[Input data]

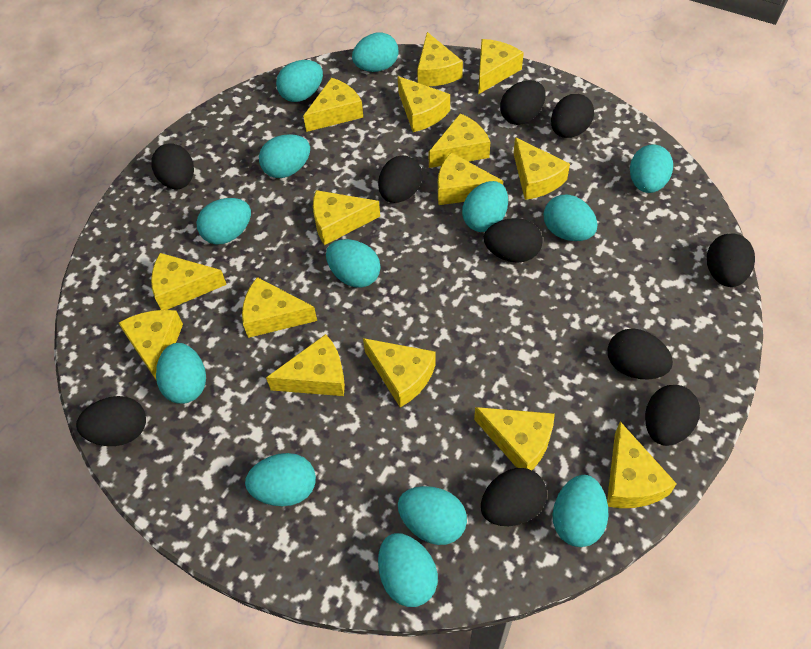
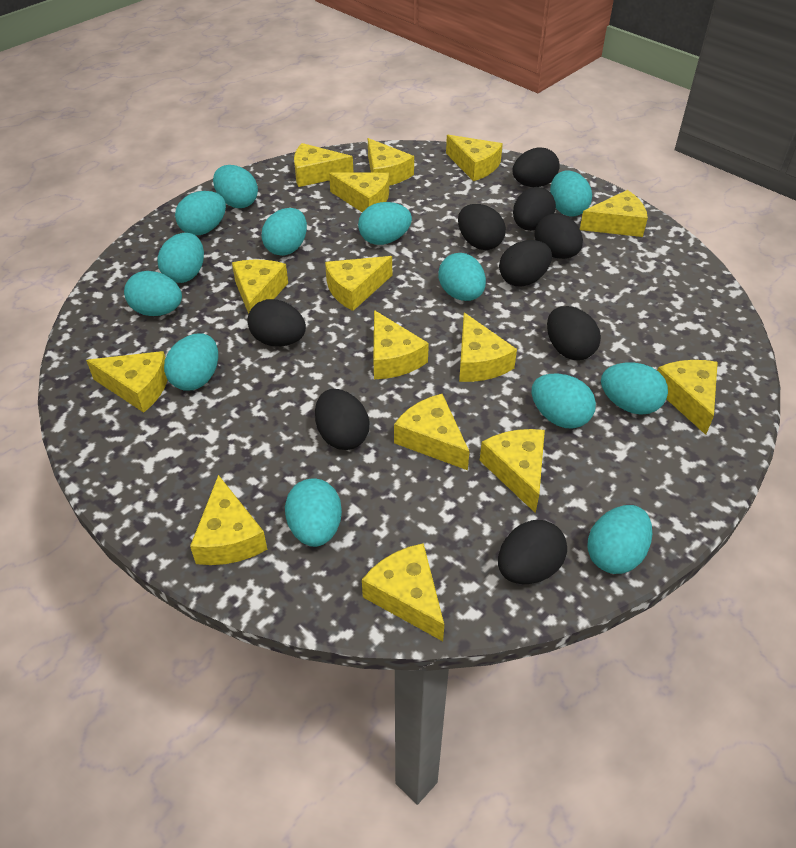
black egg: 10 -> 9

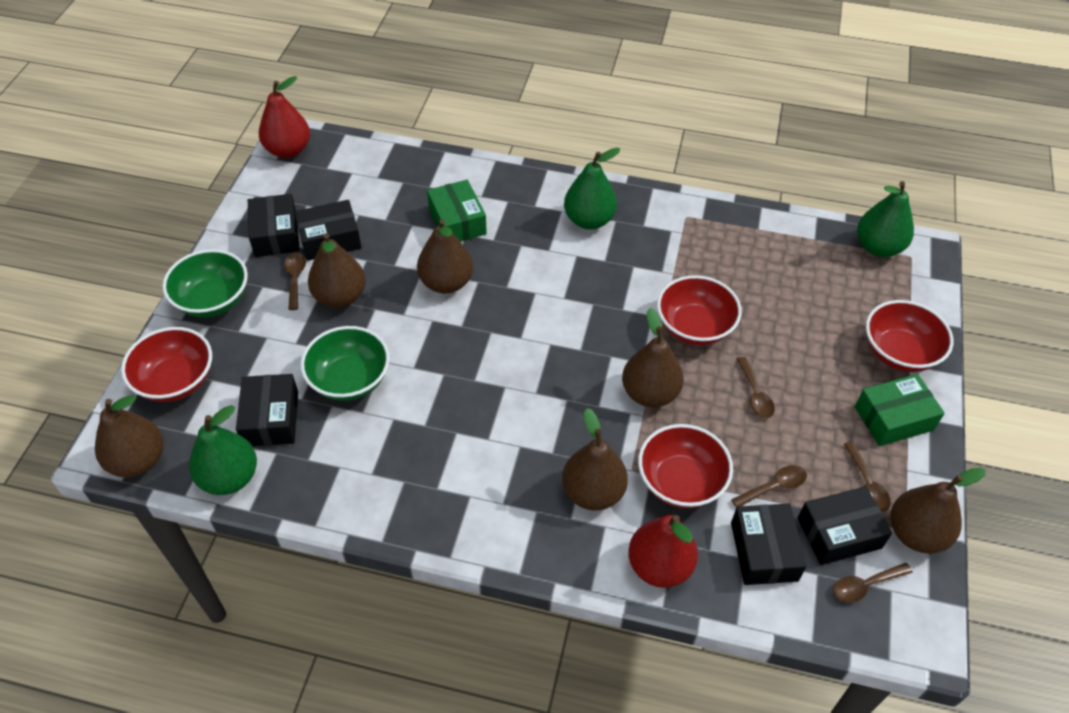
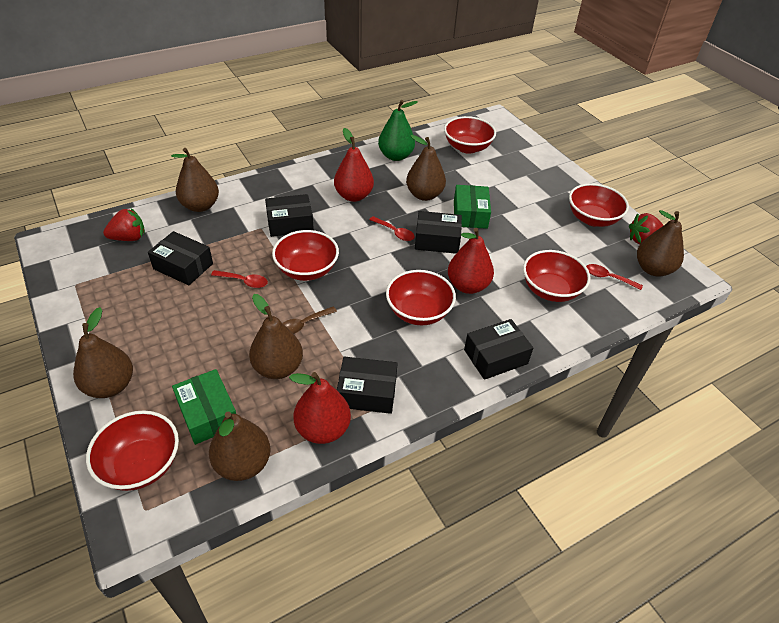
brown spoon: 5 -> 1
green bowl: 2 -> 0
green pear: 3 -> 1
red bowl: 4 -> 6
red pear: 2 -> 3
red spoon: 0 -> 3
red strawberry: 0 -> 2

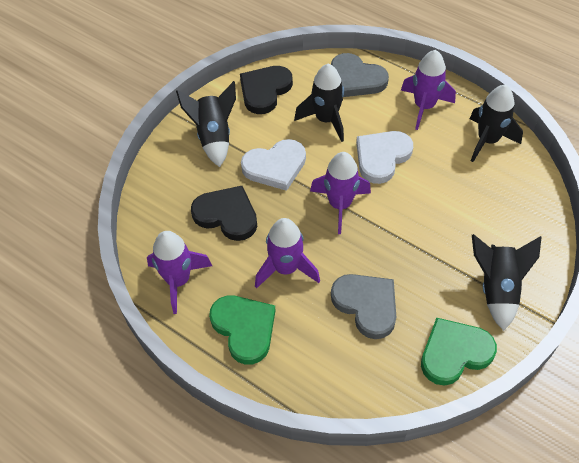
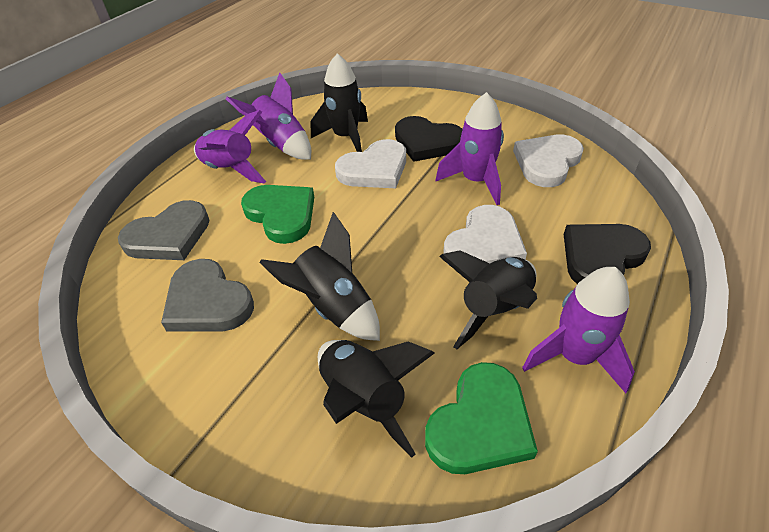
white heart: 2 -> 3

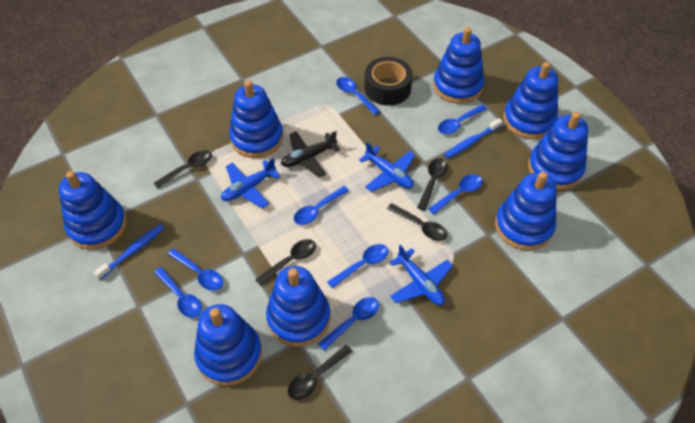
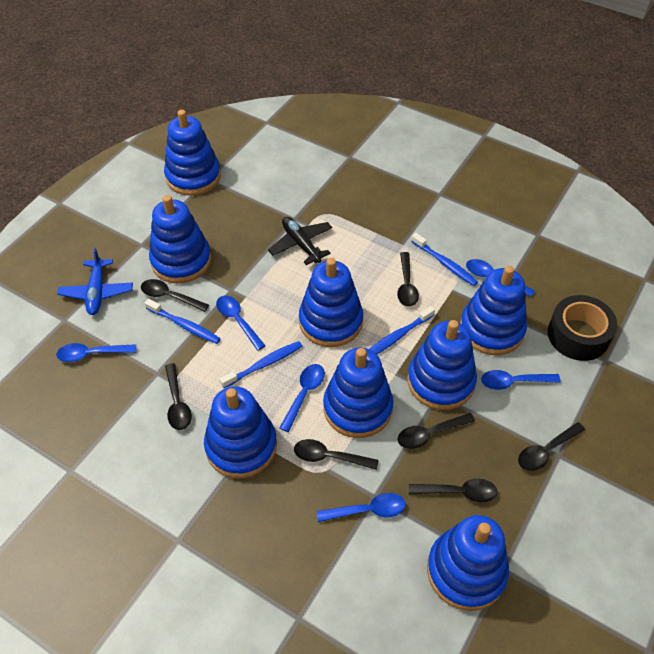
black spoon: 5 -> 7
blue plane: 3 -> 1
blue spoon: 8 -> 6
blue toothbrush: 2 -> 4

[/Input data]

[Work task]
Lines holding the string "blue" must be copied out of the entries above.

[Task response]
blue plane: 3 -> 1
blue spoon: 8 -> 6
blue toothbrush: 2 -> 4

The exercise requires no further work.